Rewrite the listing below as a numbered list, leaving out any blank lines.

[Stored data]
▼
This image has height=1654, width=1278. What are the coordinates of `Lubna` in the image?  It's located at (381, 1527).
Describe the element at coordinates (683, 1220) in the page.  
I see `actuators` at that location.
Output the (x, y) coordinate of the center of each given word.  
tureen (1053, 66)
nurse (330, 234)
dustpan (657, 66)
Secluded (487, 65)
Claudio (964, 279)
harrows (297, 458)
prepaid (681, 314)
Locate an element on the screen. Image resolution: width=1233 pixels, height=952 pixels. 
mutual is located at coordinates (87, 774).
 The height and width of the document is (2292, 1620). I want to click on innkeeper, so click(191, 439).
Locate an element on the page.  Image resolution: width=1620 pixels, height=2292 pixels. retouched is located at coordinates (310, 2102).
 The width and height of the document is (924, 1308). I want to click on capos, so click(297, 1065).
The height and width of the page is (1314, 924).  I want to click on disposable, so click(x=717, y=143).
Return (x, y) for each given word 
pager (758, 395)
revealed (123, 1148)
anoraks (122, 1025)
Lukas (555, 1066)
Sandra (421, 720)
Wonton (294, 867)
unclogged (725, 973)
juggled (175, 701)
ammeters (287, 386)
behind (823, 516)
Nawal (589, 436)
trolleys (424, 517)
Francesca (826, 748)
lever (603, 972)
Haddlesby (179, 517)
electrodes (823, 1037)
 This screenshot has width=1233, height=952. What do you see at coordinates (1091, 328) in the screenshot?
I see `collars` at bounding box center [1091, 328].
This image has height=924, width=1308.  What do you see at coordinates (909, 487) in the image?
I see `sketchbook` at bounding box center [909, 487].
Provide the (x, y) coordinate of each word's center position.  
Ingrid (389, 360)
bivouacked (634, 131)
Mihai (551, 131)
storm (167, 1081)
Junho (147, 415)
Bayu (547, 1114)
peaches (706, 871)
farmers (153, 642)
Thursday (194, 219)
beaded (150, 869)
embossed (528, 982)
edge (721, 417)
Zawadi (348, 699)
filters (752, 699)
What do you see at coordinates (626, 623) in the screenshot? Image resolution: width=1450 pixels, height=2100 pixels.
▲
-- Task answer --
1. This image has height=1654, width=1278. What are the coordinates of `Lubna` in the image?  It's located at (381, 1527).
2. Describe the element at coordinates (683, 1220) in the page.  
3. I see `actuators` at that location.
4. Output the (x, y) coordinate of the center of each given word.  
5. tureen (1053, 66)
6. nurse (330, 234)
7. dustpan (657, 66)
8. Secluded (487, 65)
9. Claudio (964, 279)
10. harrows (297, 458)
11. prepaid (681, 314)
12. Locate an element on the screen. Image resolution: width=1233 pixels, height=952 pixels. 
13. mutual is located at coordinates (87, 774).
14.  The height and width of the document is (2292, 1620). I want to click on innkeeper, so click(191, 439).
15. Locate an element on the page.  Image resolution: width=1620 pixels, height=2292 pixels. retouched is located at coordinates (310, 2102).
16.  The width and height of the document is (924, 1308). I want to click on capos, so click(297, 1065).
17. The height and width of the page is (1314, 924).  I want to click on disposable, so click(x=717, y=143).
18. Return (x, y) for each given word 
19. pager (758, 395)
20. revealed (123, 1148)
21. anoraks (122, 1025)
22. Lukas (555, 1066)
23. Sandra (421, 720)
24. Wonton (294, 867)
25. unclogged (725, 973)
26. juggled (175, 701)
27. ammeters (287, 386)
28. behind (823, 516)
29. Nawal (589, 436)
30. trolleys (424, 517)
31. Francesca (826, 748)
32. lever (603, 972)
33. Haddlesby (179, 517)
34. electrodes (823, 1037)
35.  This screenshot has width=1233, height=952. What do you see at coordinates (1091, 328) in the screenshot?
36. I see `collars` at bounding box center [1091, 328].
37. This image has height=924, width=1308.  What do you see at coordinates (909, 487) in the image?
38. I see `sketchbook` at bounding box center [909, 487].
39. Provide the (x, y) coordinate of each word's center position.  
40. Ingrid (389, 360)
41. bivouacked (634, 131)
42. Mihai (551, 131)
43. storm (167, 1081)
44. Junho (147, 415)
45. Bayu (547, 1114)
46. peaches (706, 871)
47. farmers (153, 642)
48. Thursday (194, 219)
49. beaded (150, 869)
50. embossed (528, 982)
51. edge (721, 417)
52. Zawadi (348, 699)
53. filters (752, 699)
54. What do you see at coordinates (626, 623) in the screenshot? Image resolution: width=1450 pixels, height=2100 pixels.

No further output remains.